[Entries shown]
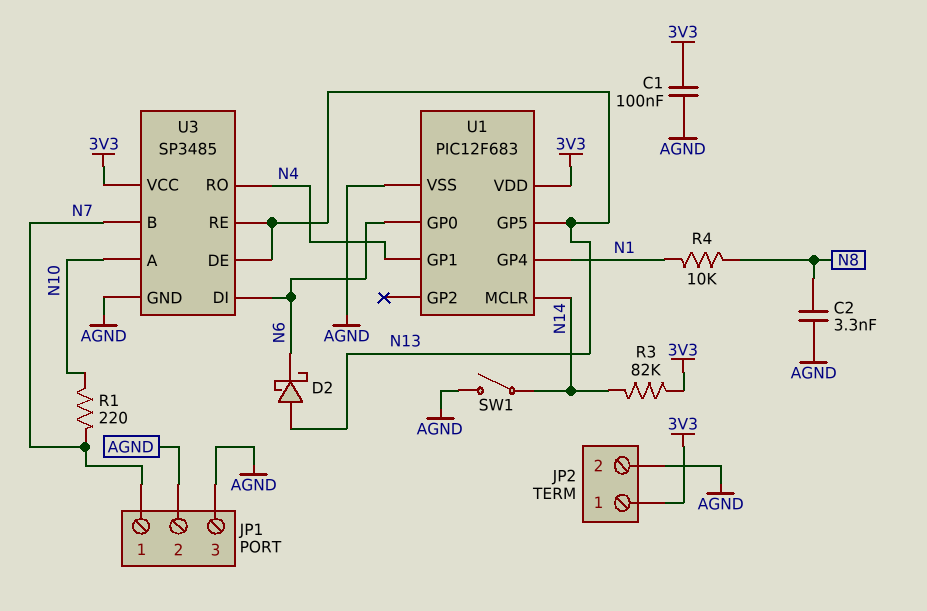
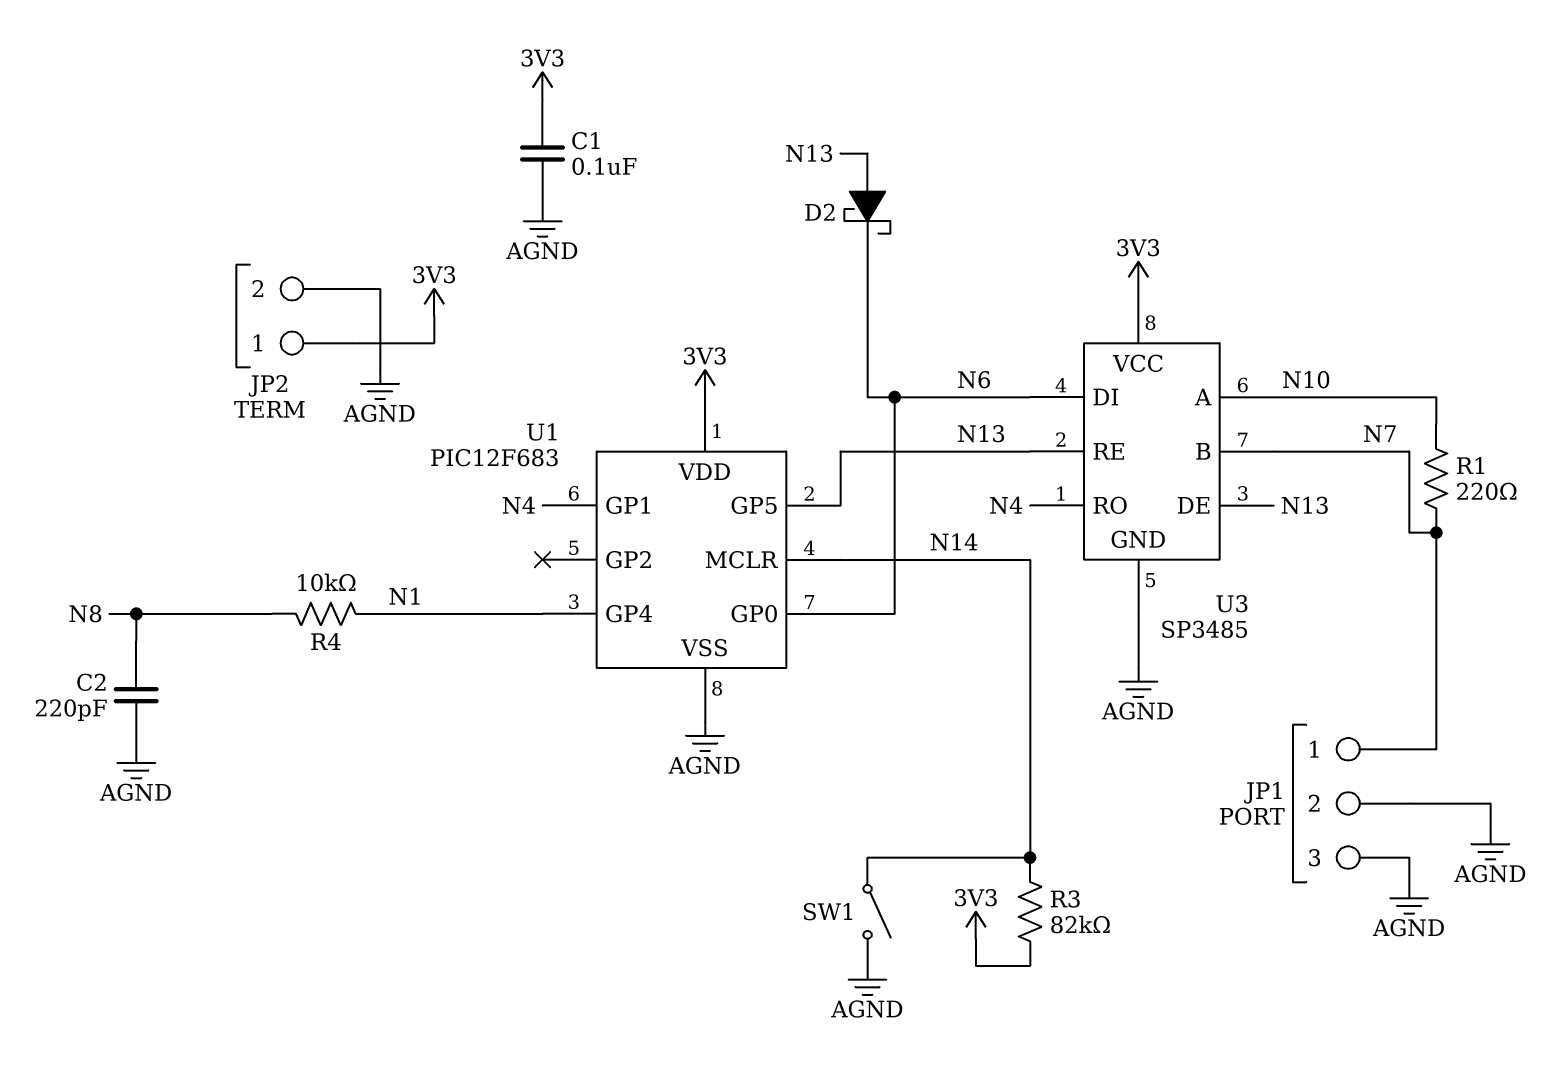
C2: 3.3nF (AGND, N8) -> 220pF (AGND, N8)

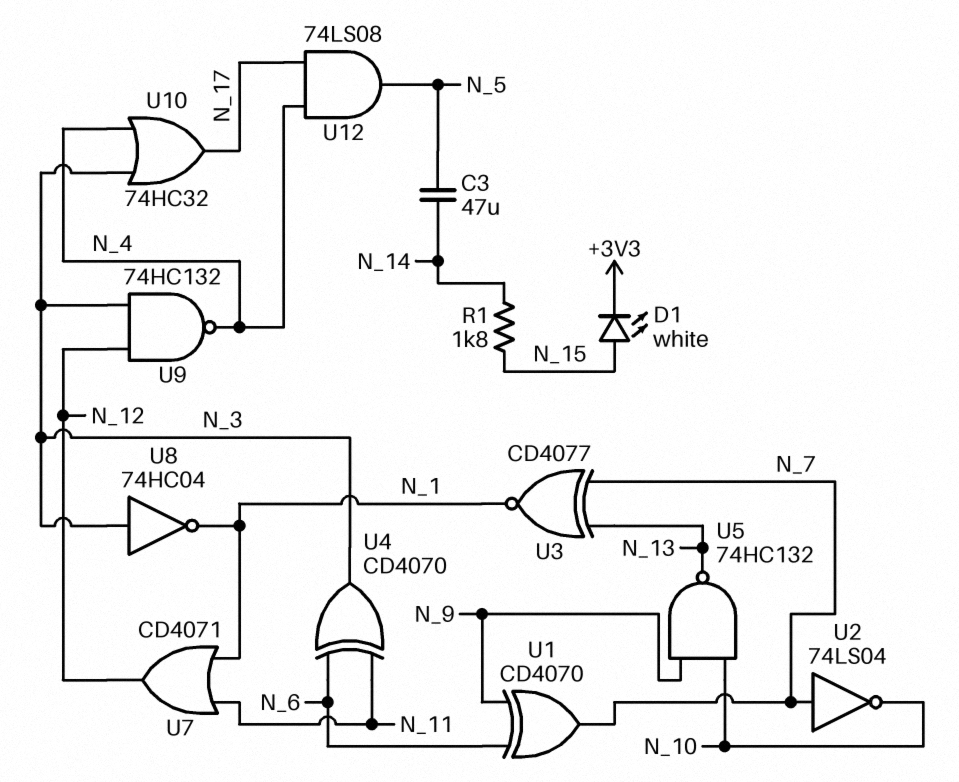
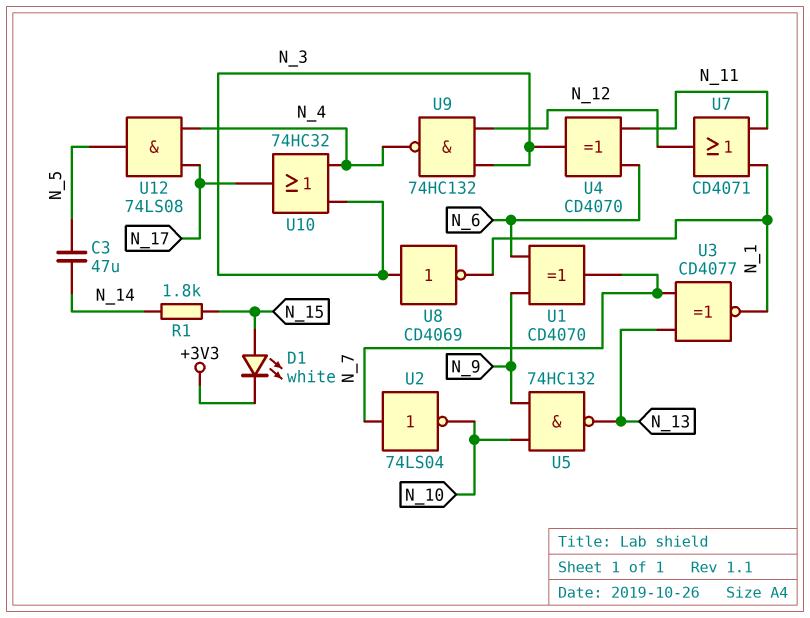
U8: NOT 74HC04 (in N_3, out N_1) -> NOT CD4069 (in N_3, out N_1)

--

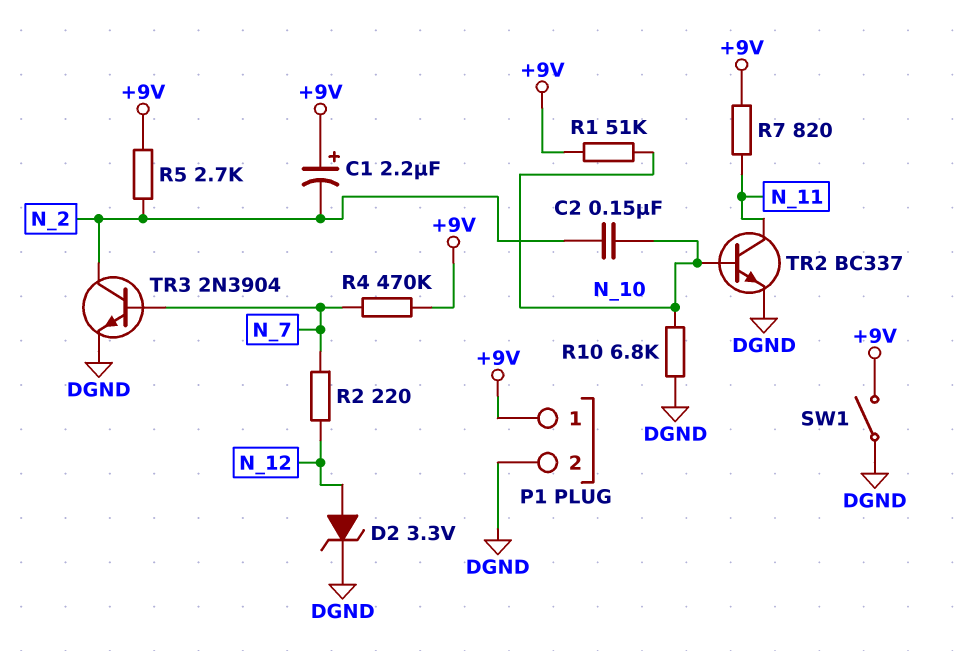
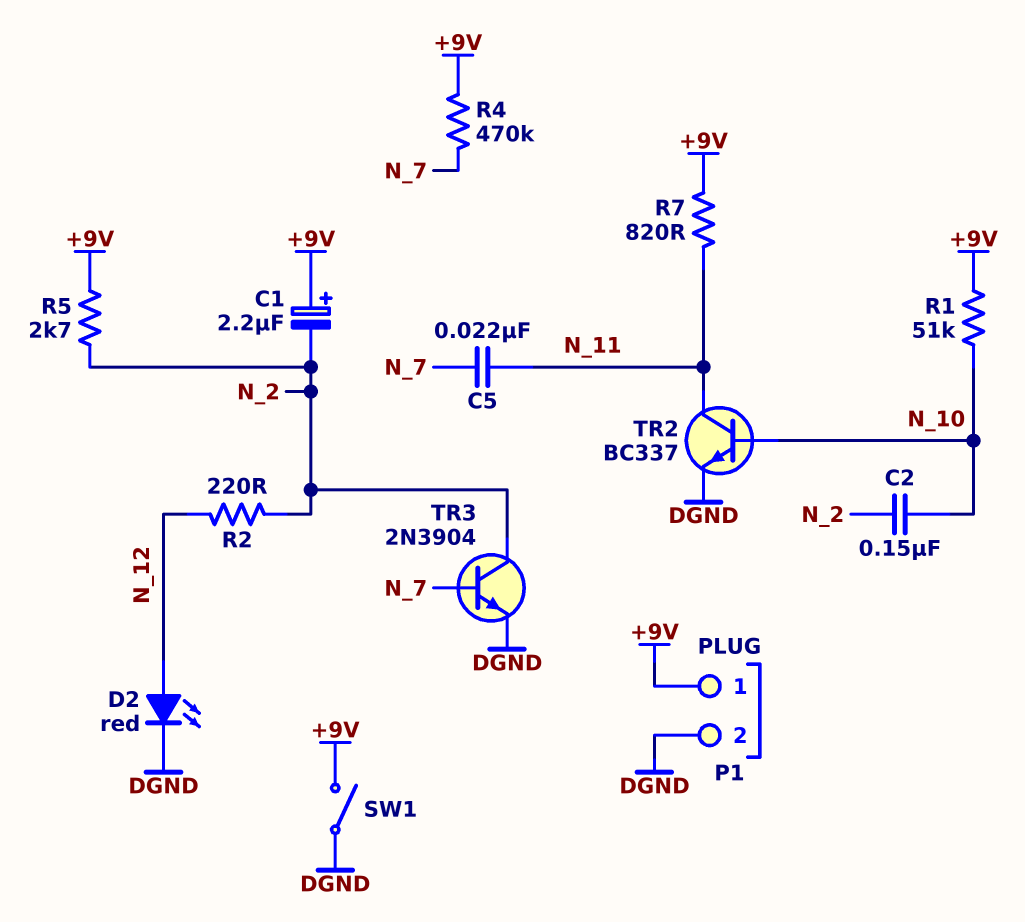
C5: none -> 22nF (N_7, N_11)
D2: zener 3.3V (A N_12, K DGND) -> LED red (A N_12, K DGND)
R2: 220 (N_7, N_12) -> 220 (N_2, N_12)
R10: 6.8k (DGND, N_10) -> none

[Task details]
What you return from the records above should be exactly everything from the line with "C2: 3.3nF (AGND, N8) -> 220pF (AGND, N8)" down to the line with "U8: NOT 74HC04", both kept, and no pictures.

[Your response]
C2: 3.3nF (AGND, N8) -> 220pF (AGND, N8)

U8: NOT 74HC04 (in N_3, out N_1) -> NOT CD4069 (in N_3, out N_1)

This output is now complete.